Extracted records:
════
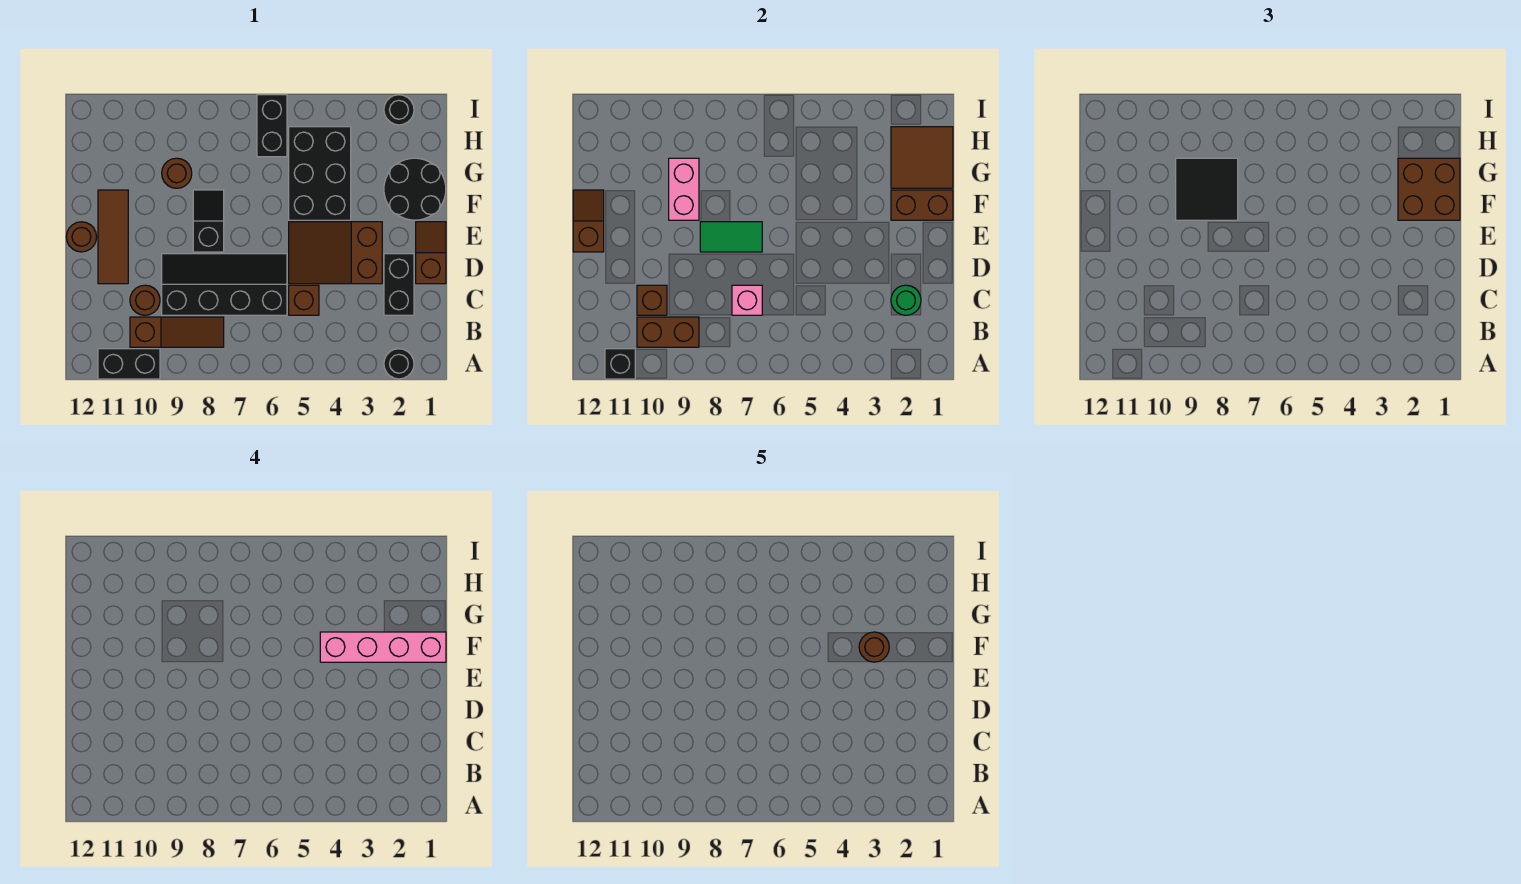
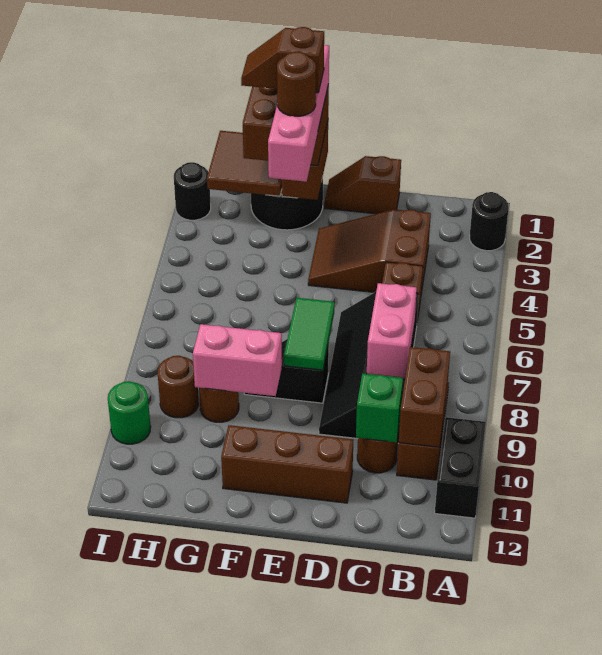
black 1x1 brick [605,349,635,379] -> none
black 1x2 brick [384,254,414,315] -> none
green 1x1 round brick [891,285,921,315] -> green 1x1 round brick moved to [108,381,151,444]
pink 1x1 brick [732,285,762,315] -> pink 1x2 brick [367,283,417,379]
brown 1x1 brick [637,285,667,315] -> green 1x1 brick [356,373,403,442]
brown 2x3 slope [289,222,382,284] -> brown 2x3 slope turned to [308,209,431,293]
brown 1x3 tile [98,190,128,284] -> brown 1x3 brick [221,425,353,503]
brown 1x1 round brick [66,222,97,252] -> brown 1x1 round brick moved to [158,356,199,418]
brown 1x2 slope [573,190,604,252] -> brown 1x2 slope moved to [241,27,324,93]
black 2x3 brick [289,127,351,220] -> none
black 2x2 tile [1176,158,1238,220] -> none
black 1x2 brick [257,95,287,157] -> none

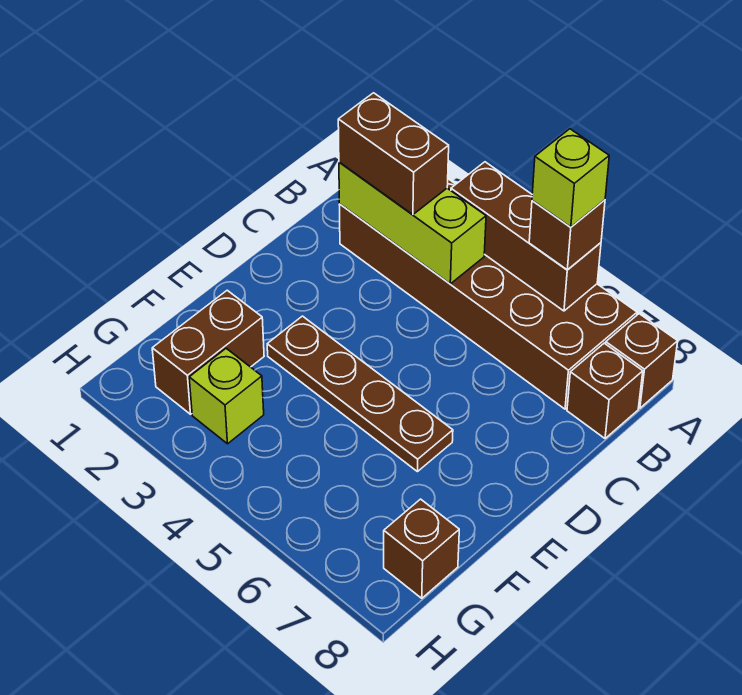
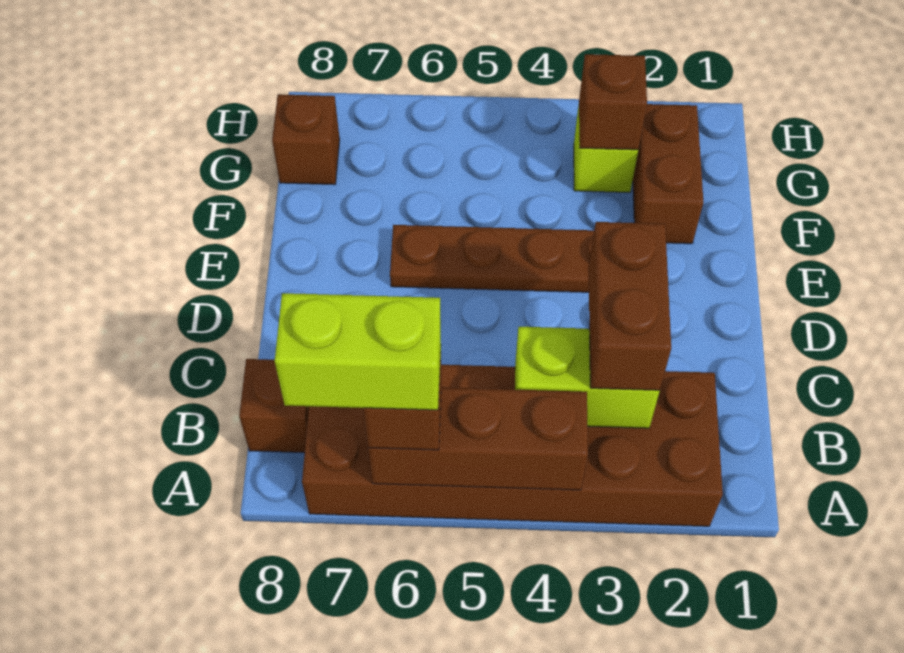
lime 1x1 brick [532,129,609,227] -> lime 1x2 brick [275,293,441,410]
brown 1x1 brick [606,314,678,408] -> brown 1x1 brick moved to [579,54,647,150]
lime 1x3 brick [339,162,486,284] -> lime 1x2 brick [515,327,660,428]
brown 1x2 brick [338,93,449,215] -> brown 1x2 brick turned to [588,222,671,391]

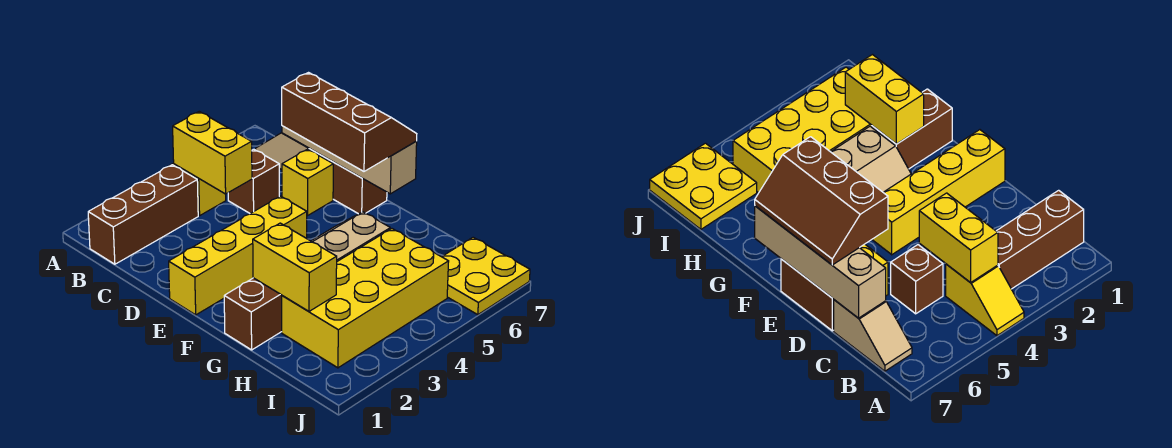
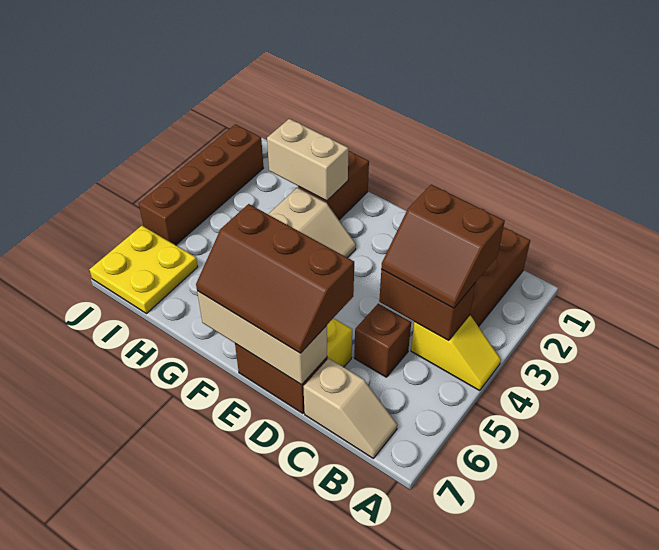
none -> brown 2x2 slope [381,185,505,308]
yellow 1x2 brick [173,112,252,194] -> brown 1x2 brick [379,270,476,340]
tan 1x4 brick [282,126,417,194] -> tan 1x3 brick [197,291,327,385]
yellow 1x4 brick [169,196,307,315] -> none
yellow 1x2 brick [253,223,337,311] -> tan 1x2 brick [267,119,349,201]
yellow 2x4 brick [282,229,449,368] -> none
none -> brown 1x4 brick [139,124,263,245]

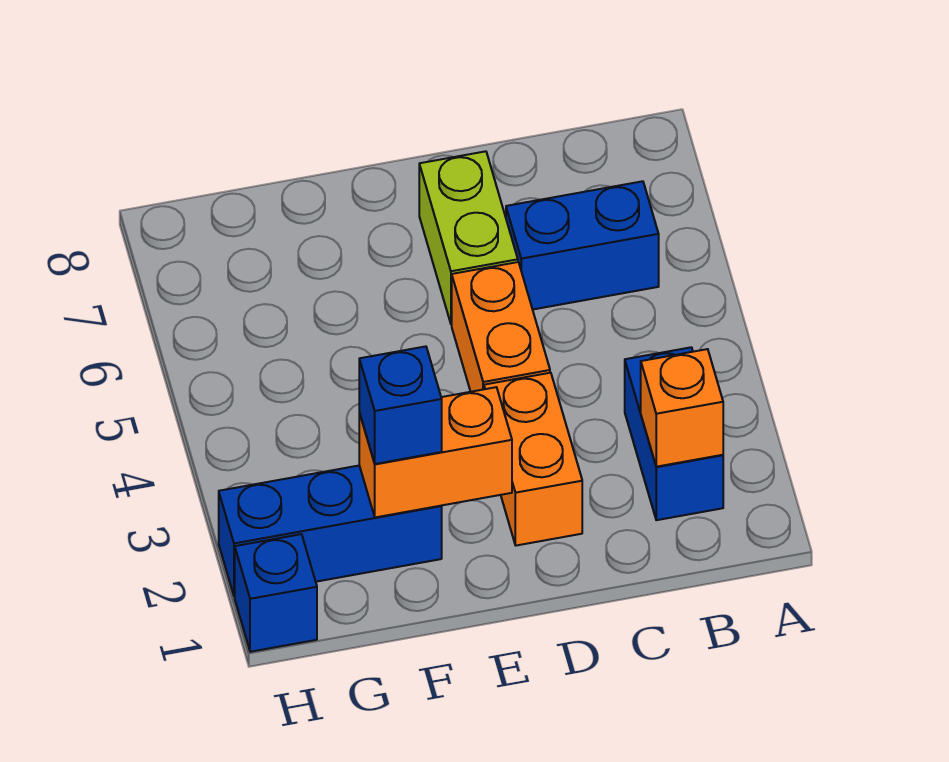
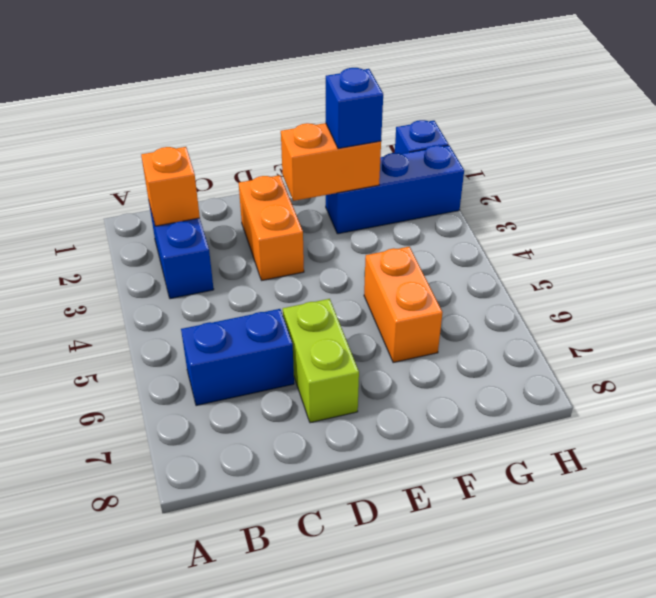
orange 1x2 brick [452,262,550,392] -> orange 1x2 brick moved to [364,247,442,363]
════
▶ _Instructions to follow_:
Retype the line containing "yellow 1x2 brick [253,223,337,311]" and each line after it through the last line of the entries above, exactly, with no pictures and nothing else.

▶ _Output_:
yellow 1x2 brick [253,223,337,311] -> tan 1x2 brick [267,119,349,201]
yellow 2x4 brick [282,229,449,368] -> none
none -> brown 1x4 brick [139,124,263,245]

orange 1x2 brick [452,262,550,392] -> orange 1x2 brick moved to [364,247,442,363]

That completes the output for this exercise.